%%

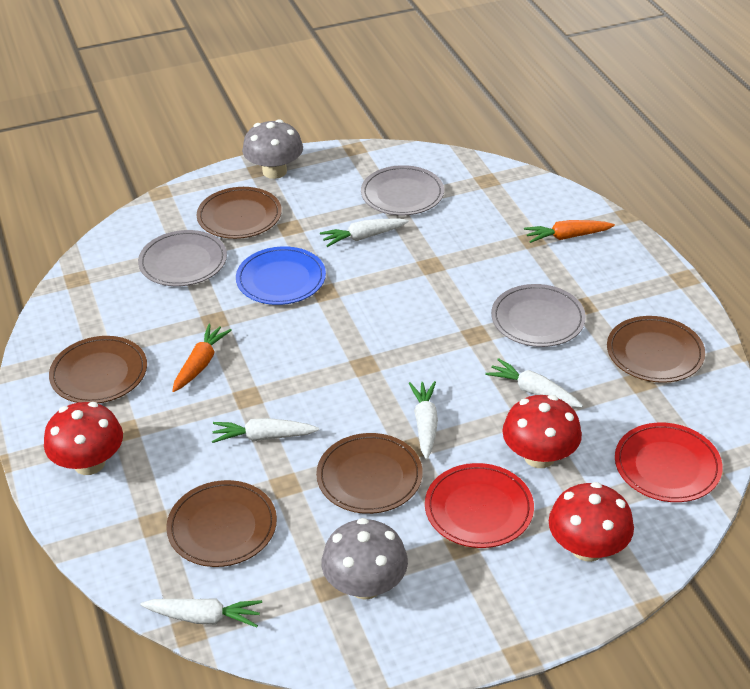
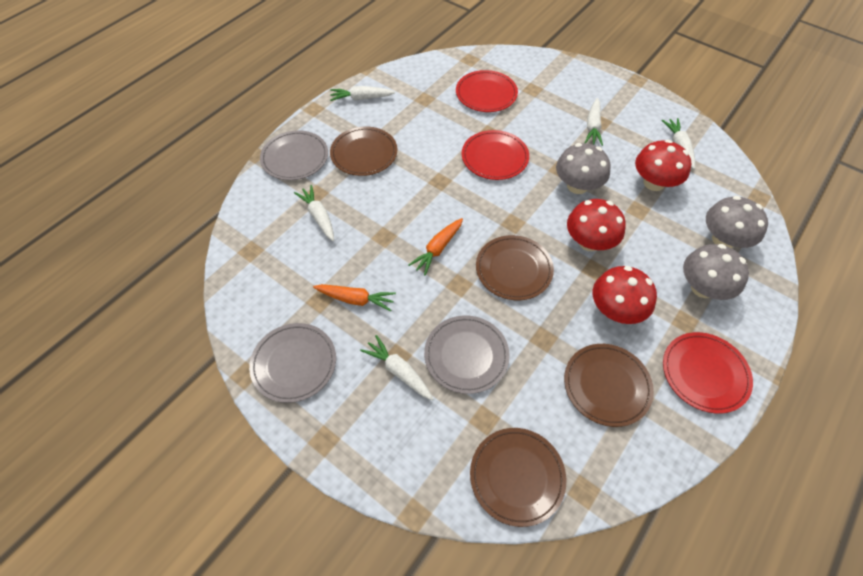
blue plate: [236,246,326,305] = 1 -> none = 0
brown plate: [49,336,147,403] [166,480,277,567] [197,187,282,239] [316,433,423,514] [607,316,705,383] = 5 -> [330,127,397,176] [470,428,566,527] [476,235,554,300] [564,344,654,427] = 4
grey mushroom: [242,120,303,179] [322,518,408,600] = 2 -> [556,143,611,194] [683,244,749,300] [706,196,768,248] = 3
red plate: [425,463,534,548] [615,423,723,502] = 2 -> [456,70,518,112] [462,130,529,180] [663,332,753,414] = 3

%%
%%

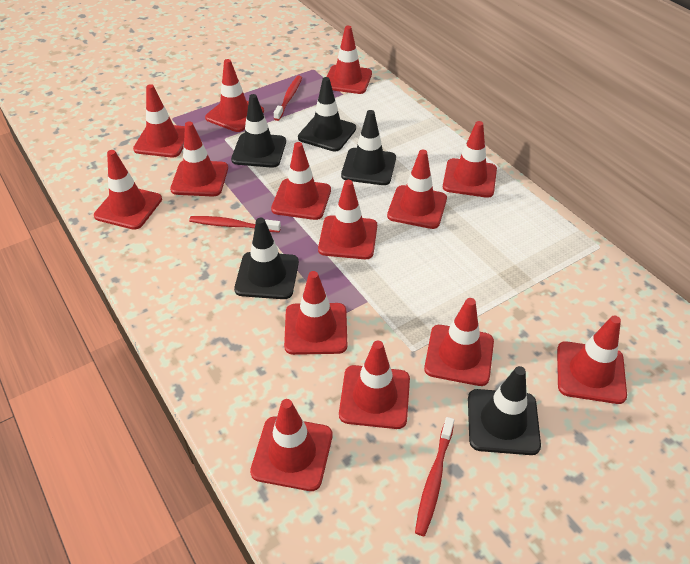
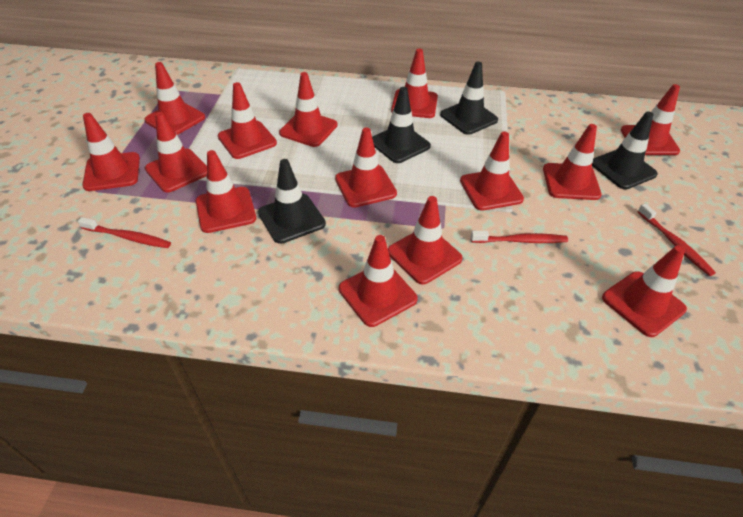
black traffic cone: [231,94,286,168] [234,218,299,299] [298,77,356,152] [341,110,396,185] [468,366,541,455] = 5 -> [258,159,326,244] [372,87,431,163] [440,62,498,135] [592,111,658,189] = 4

%%

» Your goal
Find every line of the data that includes the string "plate". Copy each of those lines.

» Exercise solution
blue plate: [236,246,326,305] = 1 -> none = 0
brown plate: [49,336,147,403] [166,480,277,567] [197,187,282,239] [316,433,423,514] [607,316,705,383] = 5 -> [330,127,397,176] [470,428,566,527] [476,235,554,300] [564,344,654,427] = 4
red plate: [425,463,534,548] [615,423,723,502] = 2 -> [456,70,518,112] [462,130,529,180] [663,332,753,414] = 3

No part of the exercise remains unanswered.